WHAT IS REQUIRED: Write out, unchanged, everything from the line containing "Provide the (x, y)" down to the line containing "soundboard (328, 981)", including both of those lines.

MATERIAL FOR THE TASK:
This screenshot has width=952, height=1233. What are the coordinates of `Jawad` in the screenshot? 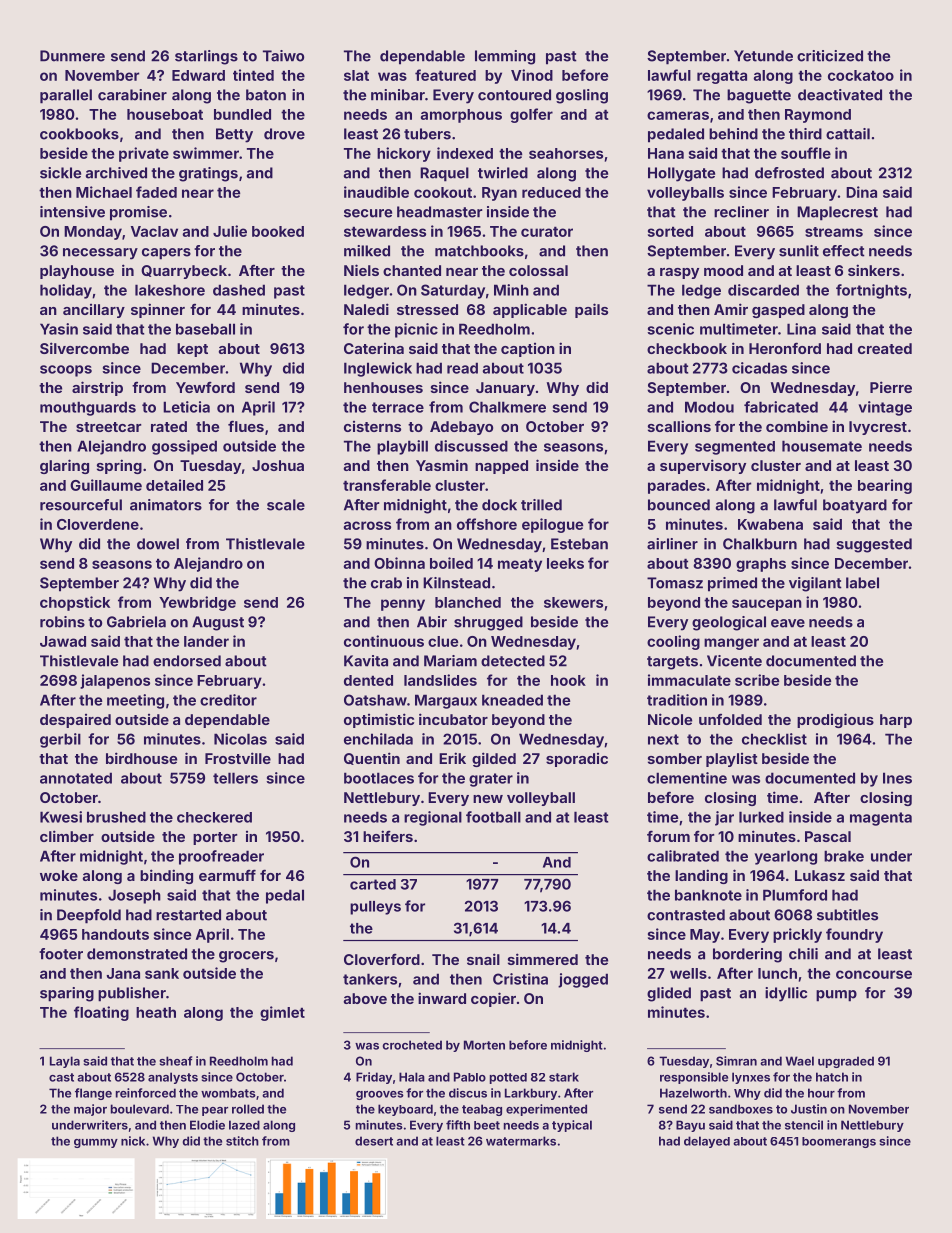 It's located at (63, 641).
---
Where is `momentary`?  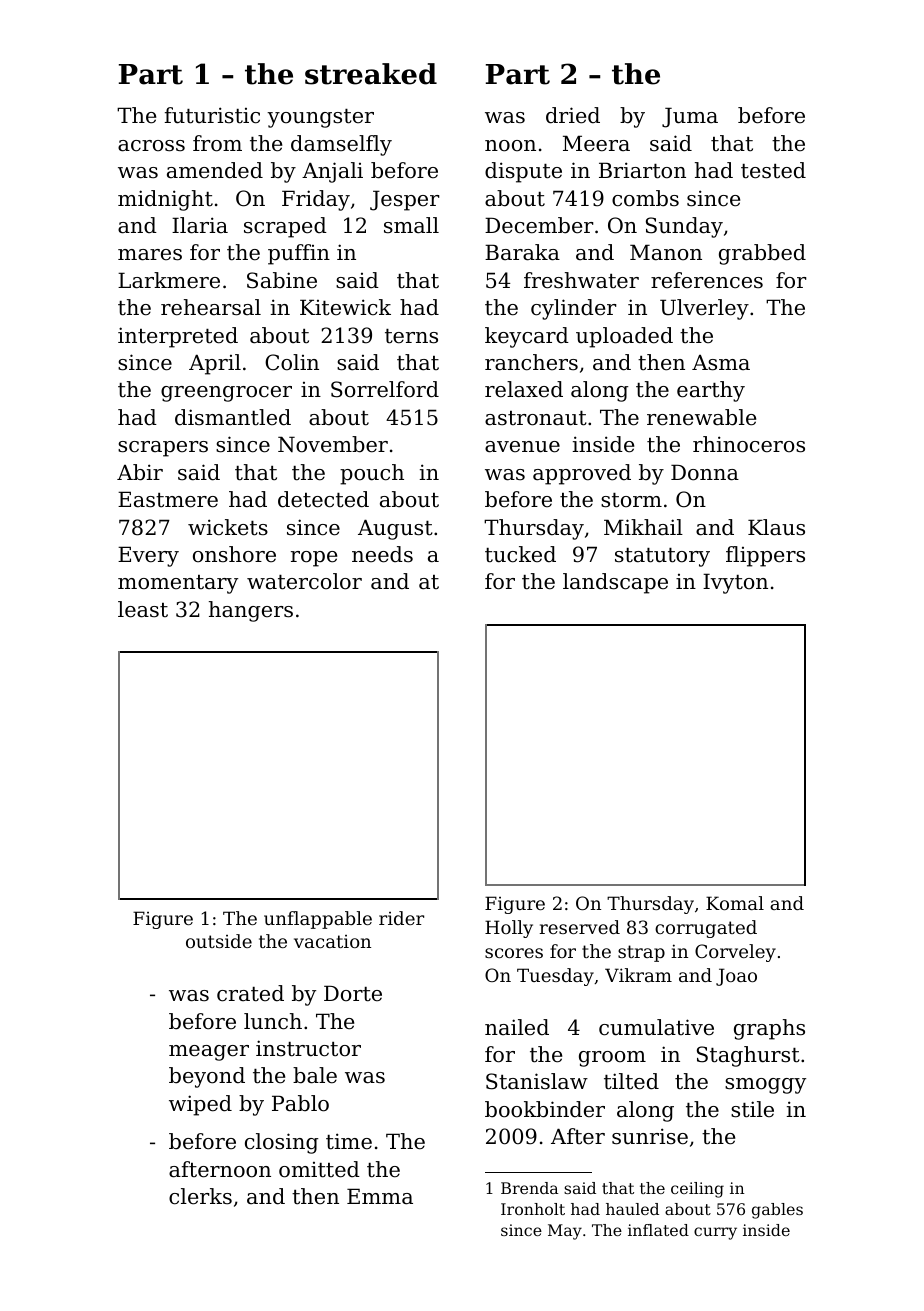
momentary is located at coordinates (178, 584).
* * *
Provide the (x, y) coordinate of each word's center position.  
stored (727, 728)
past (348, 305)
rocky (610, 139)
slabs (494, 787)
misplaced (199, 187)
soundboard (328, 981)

FULL ANSWER:
Provide the (x, y) coordinate of each word's center position.  
stored (727, 728)
past (348, 305)
rocky (610, 139)
slabs (494, 787)
misplaced (199, 187)
soundboard (328, 981)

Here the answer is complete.